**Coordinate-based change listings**

*** Begin section ***

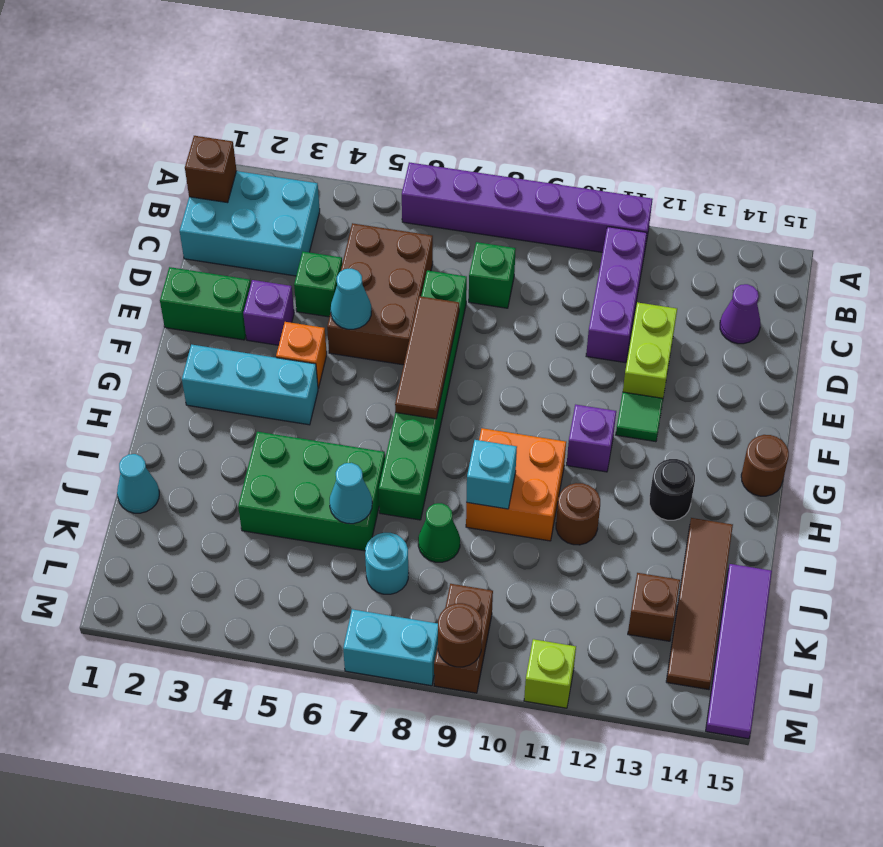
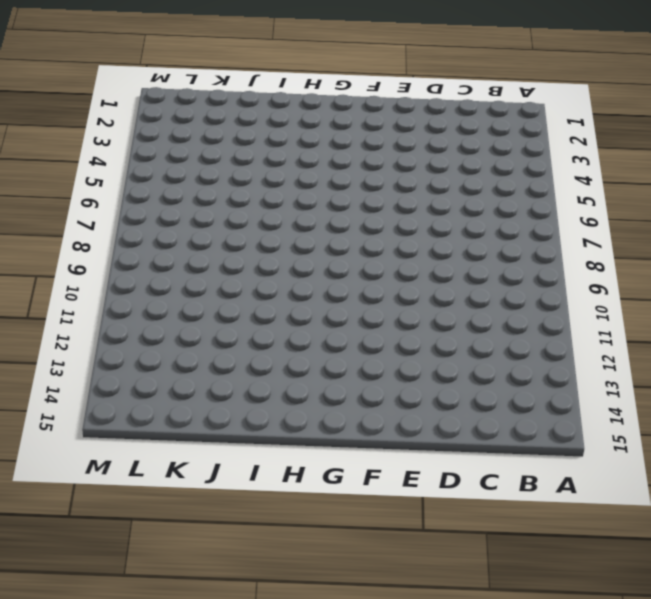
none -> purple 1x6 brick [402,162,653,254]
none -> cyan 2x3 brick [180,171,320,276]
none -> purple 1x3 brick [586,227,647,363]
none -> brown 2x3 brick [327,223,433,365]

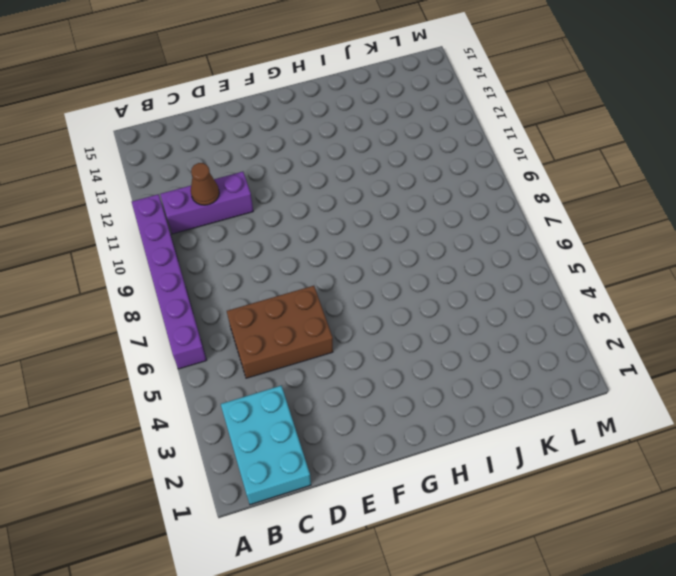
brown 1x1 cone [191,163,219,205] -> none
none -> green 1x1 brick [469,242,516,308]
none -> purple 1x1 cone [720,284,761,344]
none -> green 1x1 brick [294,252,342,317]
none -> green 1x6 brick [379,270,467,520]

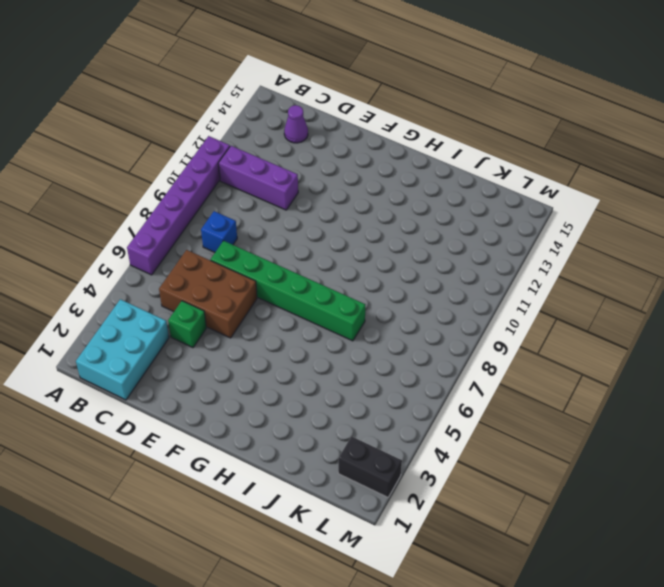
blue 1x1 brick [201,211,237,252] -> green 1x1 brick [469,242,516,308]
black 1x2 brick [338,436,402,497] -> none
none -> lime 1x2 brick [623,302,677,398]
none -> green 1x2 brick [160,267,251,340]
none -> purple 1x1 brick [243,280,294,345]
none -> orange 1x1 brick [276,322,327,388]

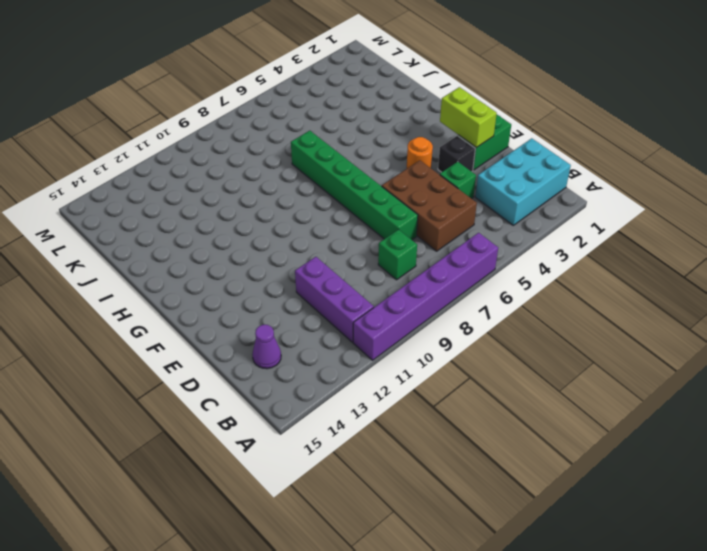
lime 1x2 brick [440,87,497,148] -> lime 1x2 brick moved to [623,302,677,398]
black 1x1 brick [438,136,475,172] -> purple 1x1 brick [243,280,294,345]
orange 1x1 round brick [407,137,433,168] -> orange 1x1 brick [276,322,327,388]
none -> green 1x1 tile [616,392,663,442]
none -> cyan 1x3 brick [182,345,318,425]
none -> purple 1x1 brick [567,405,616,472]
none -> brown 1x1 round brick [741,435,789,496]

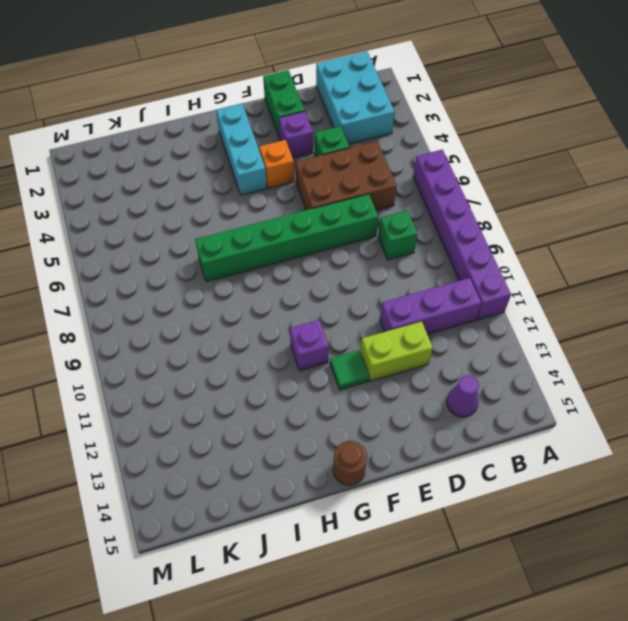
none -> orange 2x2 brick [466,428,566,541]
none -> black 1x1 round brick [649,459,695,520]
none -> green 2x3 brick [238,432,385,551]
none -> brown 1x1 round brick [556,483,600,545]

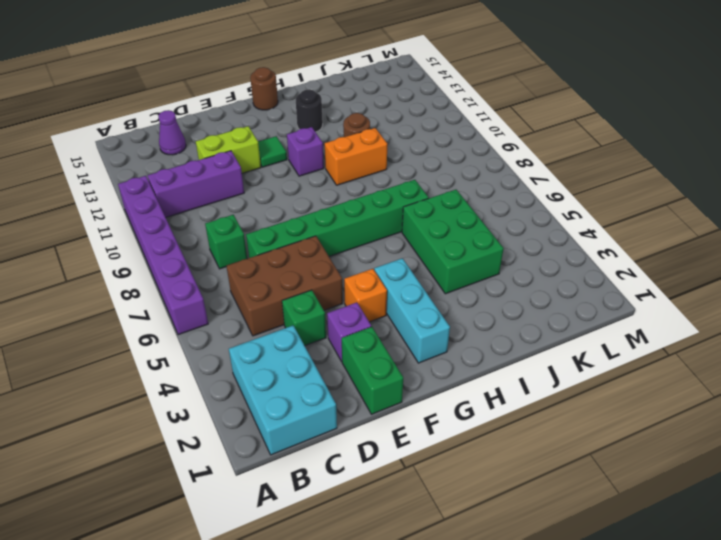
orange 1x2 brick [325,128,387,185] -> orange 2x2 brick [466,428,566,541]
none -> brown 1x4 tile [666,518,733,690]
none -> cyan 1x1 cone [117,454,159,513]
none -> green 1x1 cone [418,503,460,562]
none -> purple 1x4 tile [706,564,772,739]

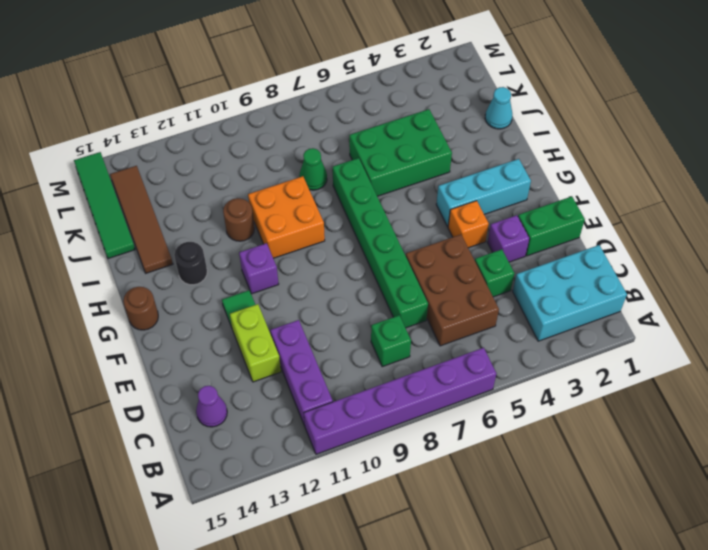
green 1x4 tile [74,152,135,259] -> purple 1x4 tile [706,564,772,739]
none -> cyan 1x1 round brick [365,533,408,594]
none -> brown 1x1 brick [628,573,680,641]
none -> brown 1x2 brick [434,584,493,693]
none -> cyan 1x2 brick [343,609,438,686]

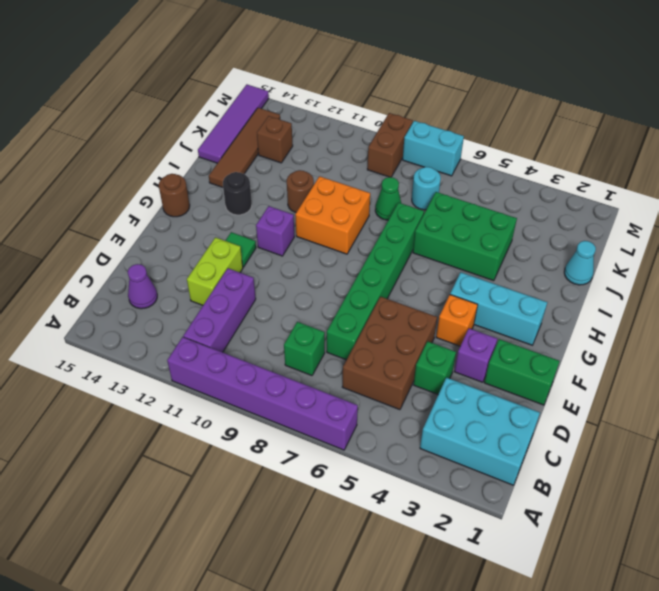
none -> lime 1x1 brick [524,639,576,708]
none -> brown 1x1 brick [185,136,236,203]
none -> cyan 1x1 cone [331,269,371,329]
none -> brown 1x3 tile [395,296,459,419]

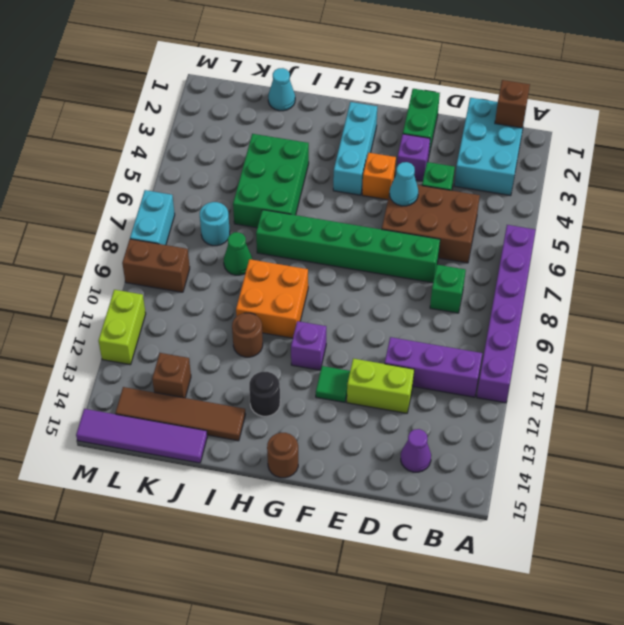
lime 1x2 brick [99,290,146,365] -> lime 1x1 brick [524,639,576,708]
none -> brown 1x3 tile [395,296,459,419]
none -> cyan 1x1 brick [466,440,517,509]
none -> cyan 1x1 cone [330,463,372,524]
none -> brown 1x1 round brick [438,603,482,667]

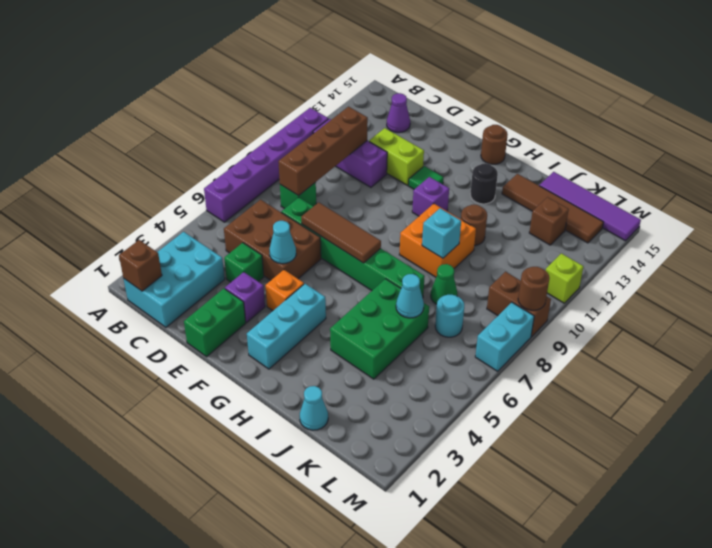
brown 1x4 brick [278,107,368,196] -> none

*** End section ***
*** Begin section ***

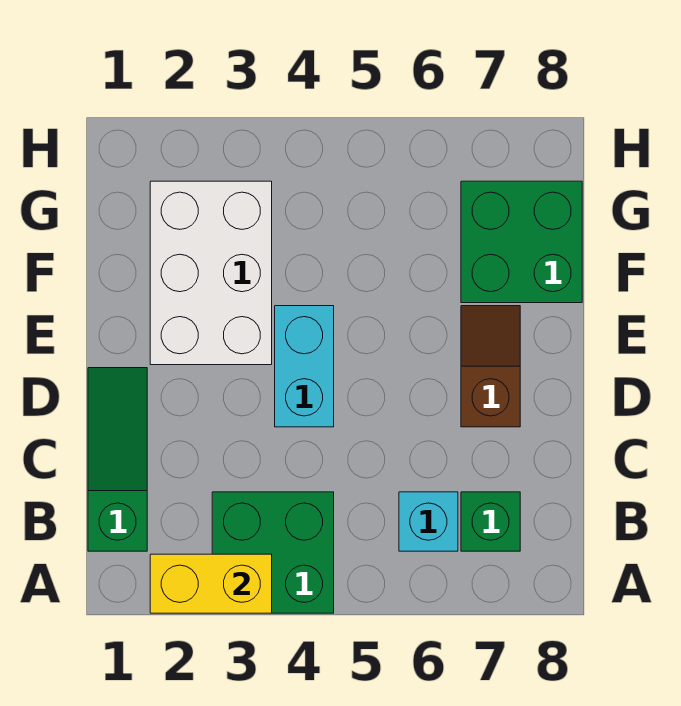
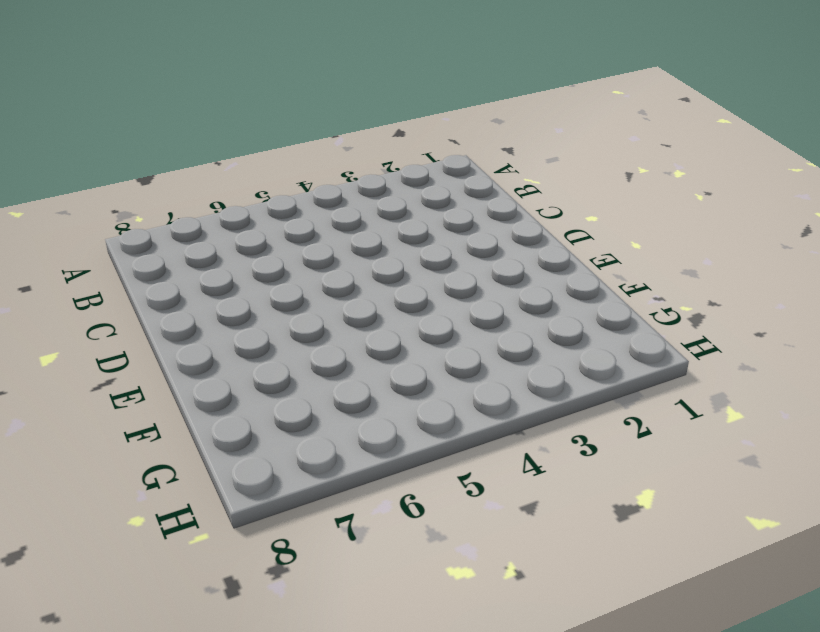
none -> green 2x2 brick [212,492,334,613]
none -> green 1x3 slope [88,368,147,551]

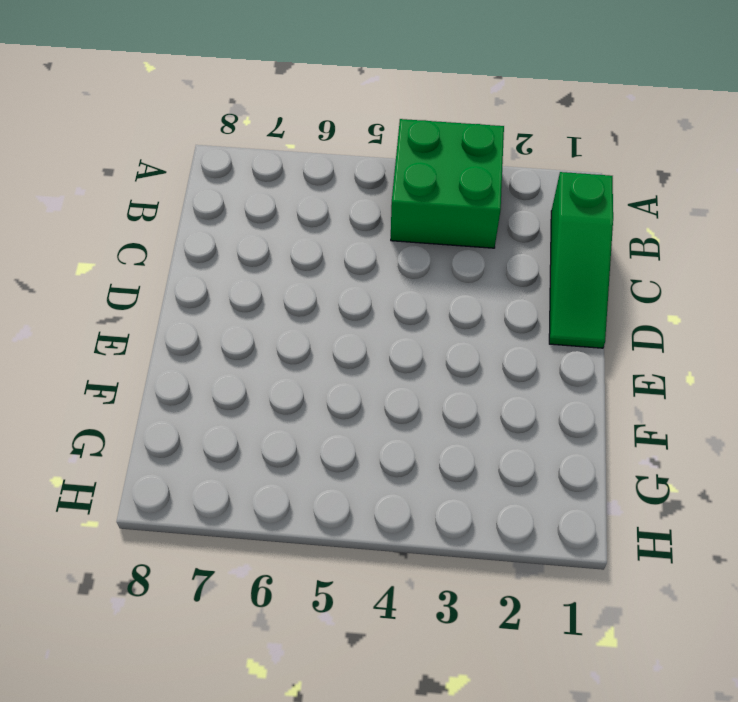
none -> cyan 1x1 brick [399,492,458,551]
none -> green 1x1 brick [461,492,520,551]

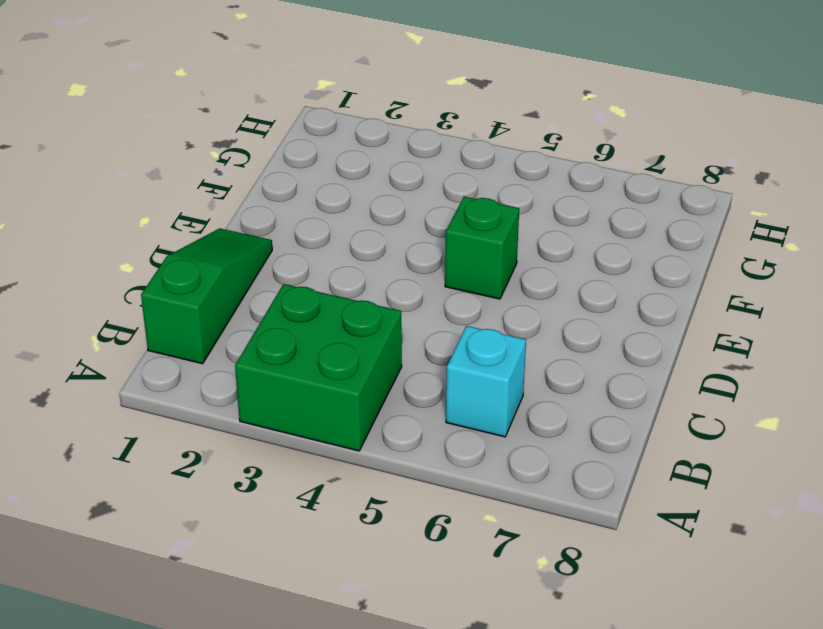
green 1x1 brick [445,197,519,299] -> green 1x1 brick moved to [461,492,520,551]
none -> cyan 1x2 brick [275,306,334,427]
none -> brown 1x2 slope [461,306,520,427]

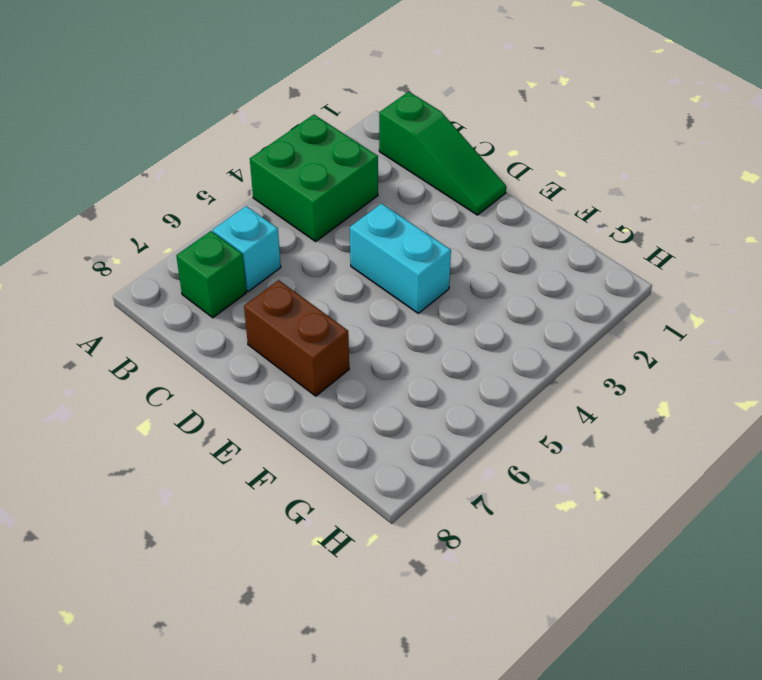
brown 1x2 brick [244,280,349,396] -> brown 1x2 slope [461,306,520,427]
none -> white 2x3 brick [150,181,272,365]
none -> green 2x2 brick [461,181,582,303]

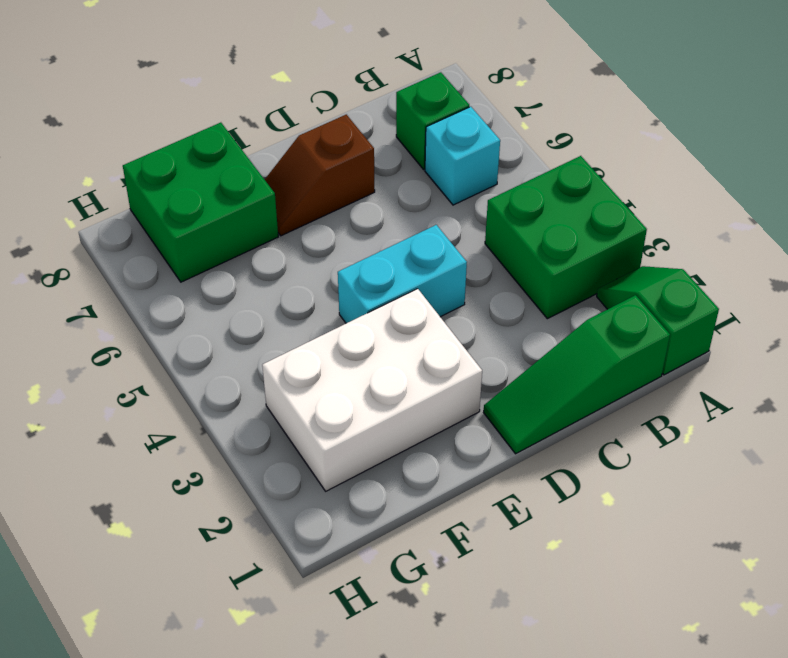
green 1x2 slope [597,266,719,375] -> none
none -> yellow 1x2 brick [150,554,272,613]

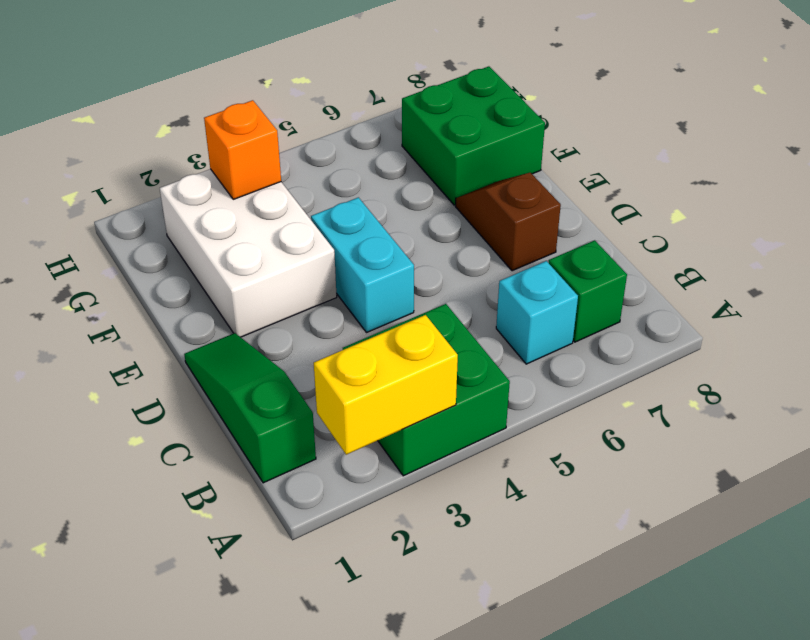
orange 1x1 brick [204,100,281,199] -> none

*** End section ***

**WORK INSTRUCTION**
Only the lines containing the string "cone" are needed; pull them out of the records.

**ANSWER**
brown 1x1 cone [191,163,219,205] -> none
none -> purple 1x1 cone [720,284,761,344]
none -> cyan 1x1 cone [117,454,159,513]
none -> green 1x1 cone [418,503,460,562]
none -> cyan 1x1 cone [331,269,371,329]
none -> cyan 1x1 cone [330,463,372,524]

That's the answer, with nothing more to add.